### WHAT YOU WILL DO
No pictures go in the copy; retype exactly the lines from the one with "pink plane [830,336,984,449]" through the last line of the records.

### SUPPLIED ENTRIES

::::

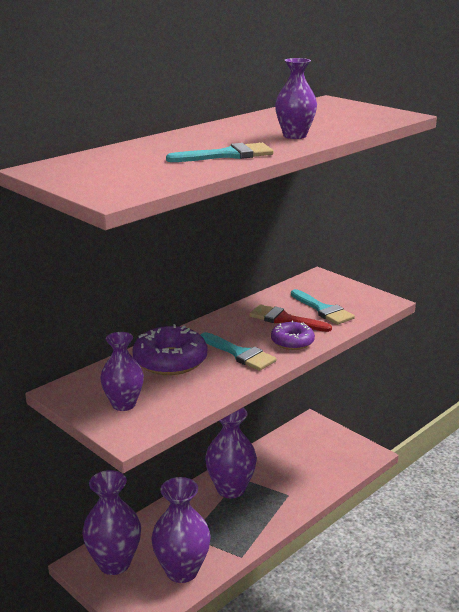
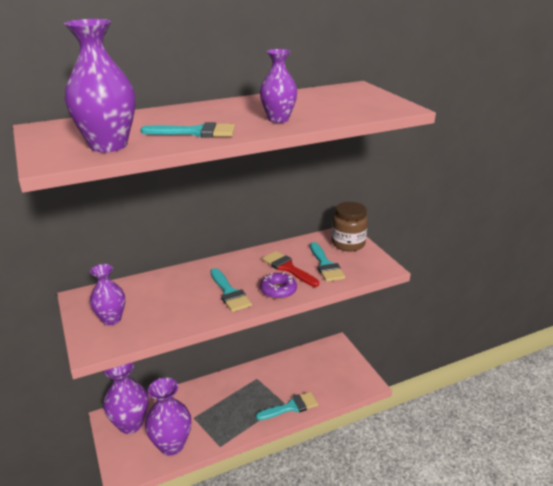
camera: 20 degrees right, 5 degrees up
purple donut [132,324,207,375] -> none
purple vase [205,408,257,498] -> purple vase moved to [64,19,135,152]
none -> turquoise brush [256,392,318,420]
none -> brown jar [332,202,368,251]

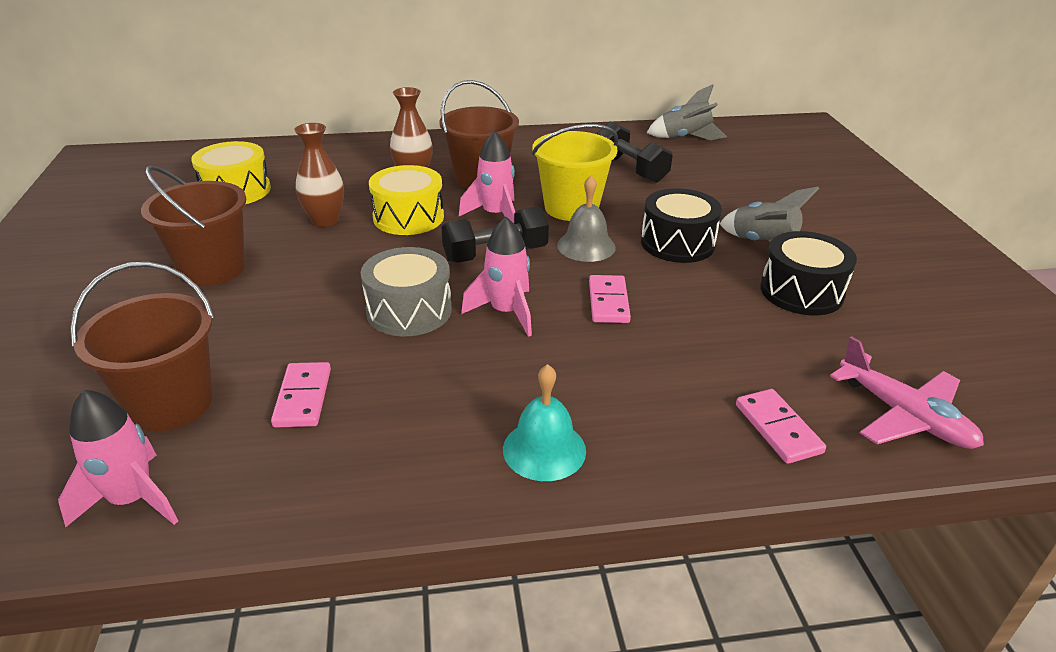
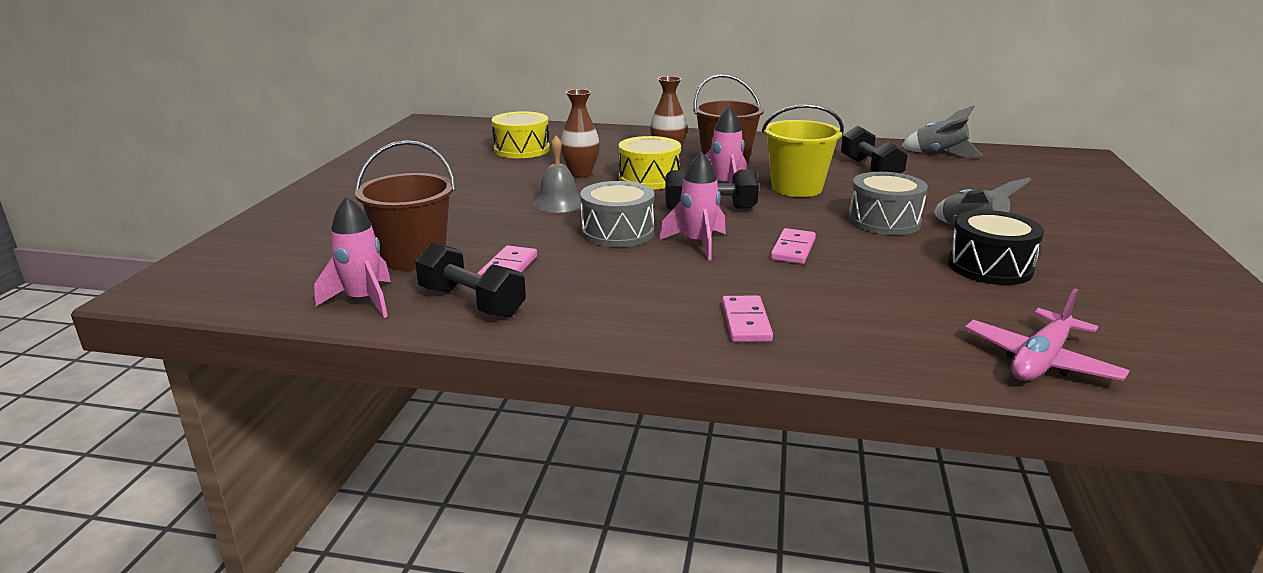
camera: 20 degrees right, 10 degrees down
brown bucket [141,166,246,286] -> none
turquoise bell [503,364,586,481] -> none
grey bell [557,175,616,262] -> grey bell moved to [533,136,581,213]
black drum [641,188,722,263] -> grey drum [848,172,928,235]
pink domino [736,389,826,464] -> pink domino moved to [722,296,773,342]
pink plane [830,336,984,449] -> pink plane turned 60 degrees clockwise [965,289,1129,381]
none -> black dumbbell [415,242,526,318]

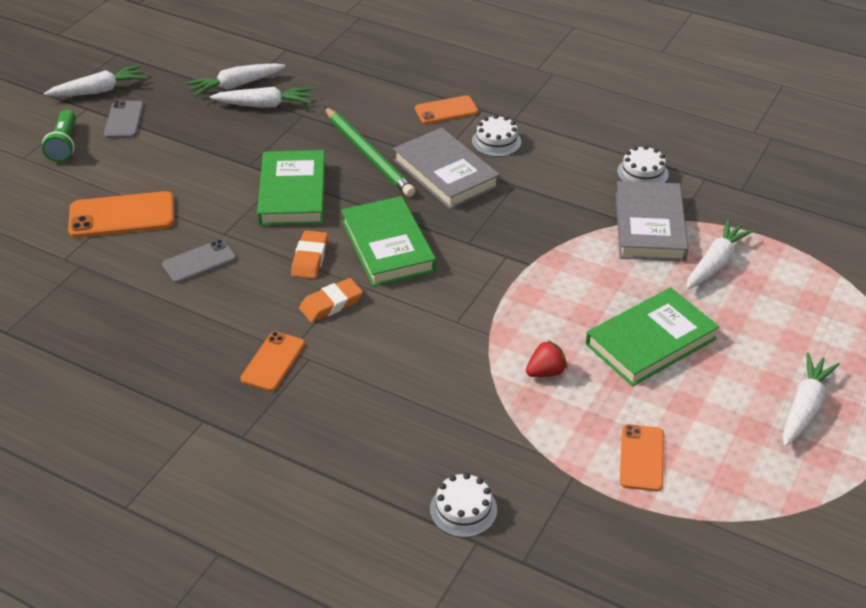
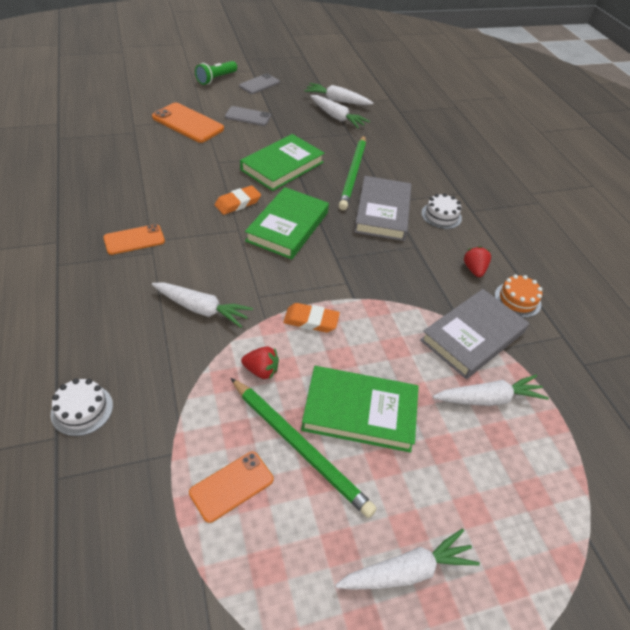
camera: 40 degrees right, 5 degrees up
white carrot [44,65,147,97] -> white carrot moved to [152,282,253,328]
grey phone [162,239,237,283] -> grey phone moved to [225,106,271,126]
orange eraser [299,278,363,322] -> orange eraser moved to [283,303,340,333]
orange phone [415,95,478,124] -> none
white cake [617,145,669,183] -> orange cake [495,275,542,317]
none -> green pencil [231,378,377,518]
none -> red strawberry [464,246,491,277]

::::

### ANSWER FOR THIS EXERCISE
pink plane [830,336,984,449] -> pink plane turned 60 degrees clockwise [965,289,1129,381]
none -> black dumbbell [415,242,526,318]

camera: 40 degrees right, 5 degrees up
white carrot [44,65,147,97] -> white carrot moved to [152,282,253,328]
grey phone [162,239,237,283] -> grey phone moved to [225,106,271,126]
orange eraser [299,278,363,322] -> orange eraser moved to [283,303,340,333]
orange phone [415,95,478,124] -> none
white cake [617,145,669,183] -> orange cake [495,275,542,317]
none -> green pencil [231,378,377,518]
none -> red strawberry [464,246,491,277]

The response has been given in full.